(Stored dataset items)
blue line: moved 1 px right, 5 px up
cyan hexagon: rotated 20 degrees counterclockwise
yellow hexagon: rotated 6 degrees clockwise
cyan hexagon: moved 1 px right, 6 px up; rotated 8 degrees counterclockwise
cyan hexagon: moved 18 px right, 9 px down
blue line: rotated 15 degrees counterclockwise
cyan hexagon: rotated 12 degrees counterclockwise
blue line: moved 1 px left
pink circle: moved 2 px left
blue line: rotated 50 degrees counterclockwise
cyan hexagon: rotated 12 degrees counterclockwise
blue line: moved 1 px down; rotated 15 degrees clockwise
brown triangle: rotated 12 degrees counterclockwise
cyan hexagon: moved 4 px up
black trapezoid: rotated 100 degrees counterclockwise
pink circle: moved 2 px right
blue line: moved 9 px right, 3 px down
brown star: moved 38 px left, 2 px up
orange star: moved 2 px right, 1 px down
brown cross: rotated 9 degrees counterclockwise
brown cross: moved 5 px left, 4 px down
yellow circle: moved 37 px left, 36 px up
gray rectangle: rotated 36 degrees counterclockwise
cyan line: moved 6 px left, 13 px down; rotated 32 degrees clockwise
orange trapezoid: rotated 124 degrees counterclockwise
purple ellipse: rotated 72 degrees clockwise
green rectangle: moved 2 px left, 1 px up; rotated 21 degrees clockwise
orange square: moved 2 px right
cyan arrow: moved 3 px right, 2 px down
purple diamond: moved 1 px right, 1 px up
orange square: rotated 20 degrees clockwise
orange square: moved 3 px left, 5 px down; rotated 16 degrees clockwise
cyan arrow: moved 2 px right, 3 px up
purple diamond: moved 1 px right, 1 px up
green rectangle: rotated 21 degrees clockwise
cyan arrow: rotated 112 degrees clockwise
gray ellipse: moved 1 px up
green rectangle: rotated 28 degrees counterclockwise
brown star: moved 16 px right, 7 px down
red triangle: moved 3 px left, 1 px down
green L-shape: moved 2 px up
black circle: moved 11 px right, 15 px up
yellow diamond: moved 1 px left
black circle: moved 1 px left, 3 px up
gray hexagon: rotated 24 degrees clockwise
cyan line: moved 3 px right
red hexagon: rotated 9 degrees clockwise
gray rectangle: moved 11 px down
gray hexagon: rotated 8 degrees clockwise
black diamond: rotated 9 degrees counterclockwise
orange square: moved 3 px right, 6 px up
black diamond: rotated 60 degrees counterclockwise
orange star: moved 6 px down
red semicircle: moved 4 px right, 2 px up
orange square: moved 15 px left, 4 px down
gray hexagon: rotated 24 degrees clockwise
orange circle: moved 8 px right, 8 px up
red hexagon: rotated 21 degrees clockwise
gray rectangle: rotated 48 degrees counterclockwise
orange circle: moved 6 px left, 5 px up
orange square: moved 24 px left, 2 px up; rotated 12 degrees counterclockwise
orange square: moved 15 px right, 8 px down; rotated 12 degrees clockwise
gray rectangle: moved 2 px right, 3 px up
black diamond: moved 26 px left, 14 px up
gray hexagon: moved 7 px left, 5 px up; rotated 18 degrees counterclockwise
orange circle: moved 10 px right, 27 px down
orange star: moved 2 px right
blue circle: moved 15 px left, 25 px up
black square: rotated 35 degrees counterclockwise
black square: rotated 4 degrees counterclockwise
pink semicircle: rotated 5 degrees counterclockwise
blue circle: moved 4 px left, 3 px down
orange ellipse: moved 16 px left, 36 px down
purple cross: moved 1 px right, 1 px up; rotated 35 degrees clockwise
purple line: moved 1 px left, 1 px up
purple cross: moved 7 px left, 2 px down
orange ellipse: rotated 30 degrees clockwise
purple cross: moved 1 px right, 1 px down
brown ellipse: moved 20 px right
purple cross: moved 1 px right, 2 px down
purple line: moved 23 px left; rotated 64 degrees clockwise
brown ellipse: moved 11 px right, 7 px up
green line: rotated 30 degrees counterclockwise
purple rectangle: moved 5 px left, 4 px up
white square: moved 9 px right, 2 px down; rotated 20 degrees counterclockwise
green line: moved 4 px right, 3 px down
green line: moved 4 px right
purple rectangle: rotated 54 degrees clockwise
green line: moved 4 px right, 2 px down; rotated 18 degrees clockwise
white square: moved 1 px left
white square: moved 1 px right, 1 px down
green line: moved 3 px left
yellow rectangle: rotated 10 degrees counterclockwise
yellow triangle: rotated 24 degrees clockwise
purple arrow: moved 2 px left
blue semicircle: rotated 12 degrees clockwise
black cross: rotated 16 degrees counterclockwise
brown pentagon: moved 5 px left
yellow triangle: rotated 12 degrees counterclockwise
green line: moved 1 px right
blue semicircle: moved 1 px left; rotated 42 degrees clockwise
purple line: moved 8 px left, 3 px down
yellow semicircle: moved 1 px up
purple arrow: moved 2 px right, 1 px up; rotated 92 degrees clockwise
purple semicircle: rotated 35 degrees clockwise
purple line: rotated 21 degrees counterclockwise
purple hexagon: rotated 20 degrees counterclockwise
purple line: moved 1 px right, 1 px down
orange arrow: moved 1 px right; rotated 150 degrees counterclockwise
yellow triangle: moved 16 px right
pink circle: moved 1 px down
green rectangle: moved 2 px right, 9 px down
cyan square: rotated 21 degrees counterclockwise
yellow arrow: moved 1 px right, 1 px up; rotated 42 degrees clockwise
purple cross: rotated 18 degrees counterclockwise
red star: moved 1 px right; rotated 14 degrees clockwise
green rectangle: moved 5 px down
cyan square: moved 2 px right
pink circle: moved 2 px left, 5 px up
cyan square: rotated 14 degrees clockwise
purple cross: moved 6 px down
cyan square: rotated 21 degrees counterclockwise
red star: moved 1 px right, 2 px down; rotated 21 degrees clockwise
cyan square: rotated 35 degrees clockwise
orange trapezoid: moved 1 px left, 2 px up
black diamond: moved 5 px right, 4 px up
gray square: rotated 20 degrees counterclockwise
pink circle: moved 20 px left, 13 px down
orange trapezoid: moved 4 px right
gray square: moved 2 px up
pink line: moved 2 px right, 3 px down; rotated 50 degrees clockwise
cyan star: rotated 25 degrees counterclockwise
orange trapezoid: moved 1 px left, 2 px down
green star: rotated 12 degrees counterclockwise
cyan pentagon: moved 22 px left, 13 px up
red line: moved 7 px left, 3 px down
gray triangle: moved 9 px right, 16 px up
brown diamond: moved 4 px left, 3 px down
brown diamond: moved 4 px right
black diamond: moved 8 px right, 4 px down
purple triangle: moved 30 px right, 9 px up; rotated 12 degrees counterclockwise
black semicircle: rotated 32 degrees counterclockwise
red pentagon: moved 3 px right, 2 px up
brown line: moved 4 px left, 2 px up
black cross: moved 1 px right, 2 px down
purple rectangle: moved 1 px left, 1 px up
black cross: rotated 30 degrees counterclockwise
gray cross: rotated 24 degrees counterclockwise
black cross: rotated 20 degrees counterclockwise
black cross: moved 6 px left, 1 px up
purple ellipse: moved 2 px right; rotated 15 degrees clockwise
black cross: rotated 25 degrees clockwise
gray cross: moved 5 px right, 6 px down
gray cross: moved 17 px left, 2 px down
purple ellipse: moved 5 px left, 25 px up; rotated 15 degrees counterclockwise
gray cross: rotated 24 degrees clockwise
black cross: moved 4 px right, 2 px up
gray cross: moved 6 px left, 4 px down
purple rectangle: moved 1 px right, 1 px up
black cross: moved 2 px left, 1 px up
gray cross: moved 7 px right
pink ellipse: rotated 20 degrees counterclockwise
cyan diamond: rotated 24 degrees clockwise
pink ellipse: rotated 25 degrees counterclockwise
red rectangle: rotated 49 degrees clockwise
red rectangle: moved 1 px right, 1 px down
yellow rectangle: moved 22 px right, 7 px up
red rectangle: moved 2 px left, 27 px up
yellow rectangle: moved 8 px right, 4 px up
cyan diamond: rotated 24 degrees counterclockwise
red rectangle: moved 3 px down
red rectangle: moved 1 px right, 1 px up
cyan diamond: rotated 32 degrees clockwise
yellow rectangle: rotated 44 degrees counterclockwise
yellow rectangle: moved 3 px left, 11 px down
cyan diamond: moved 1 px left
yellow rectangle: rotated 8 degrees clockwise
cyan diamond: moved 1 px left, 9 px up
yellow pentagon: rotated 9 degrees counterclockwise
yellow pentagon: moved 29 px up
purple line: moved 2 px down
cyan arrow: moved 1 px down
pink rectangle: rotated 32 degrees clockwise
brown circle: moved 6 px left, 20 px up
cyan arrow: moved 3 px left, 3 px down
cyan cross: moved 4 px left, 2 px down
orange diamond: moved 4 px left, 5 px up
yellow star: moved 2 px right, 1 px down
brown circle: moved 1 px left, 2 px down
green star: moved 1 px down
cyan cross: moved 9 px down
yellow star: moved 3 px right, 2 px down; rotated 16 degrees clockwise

## YOUR INSTRUCTIONS:
Collect every row above that contains the string "blue" and copy each one in full. Only matches with the same case count.

## CORRECT RESULT:
blue line: moved 1 px right, 5 px up
blue line: rotated 15 degrees counterclockwise
blue line: moved 1 px left
blue line: rotated 50 degrees counterclockwise
blue line: moved 1 px down; rotated 15 degrees clockwise
blue line: moved 9 px right, 3 px down
blue circle: moved 15 px left, 25 px up
blue circle: moved 4 px left, 3 px down
blue semicircle: rotated 12 degrees clockwise
blue semicircle: moved 1 px left; rotated 42 degrees clockwise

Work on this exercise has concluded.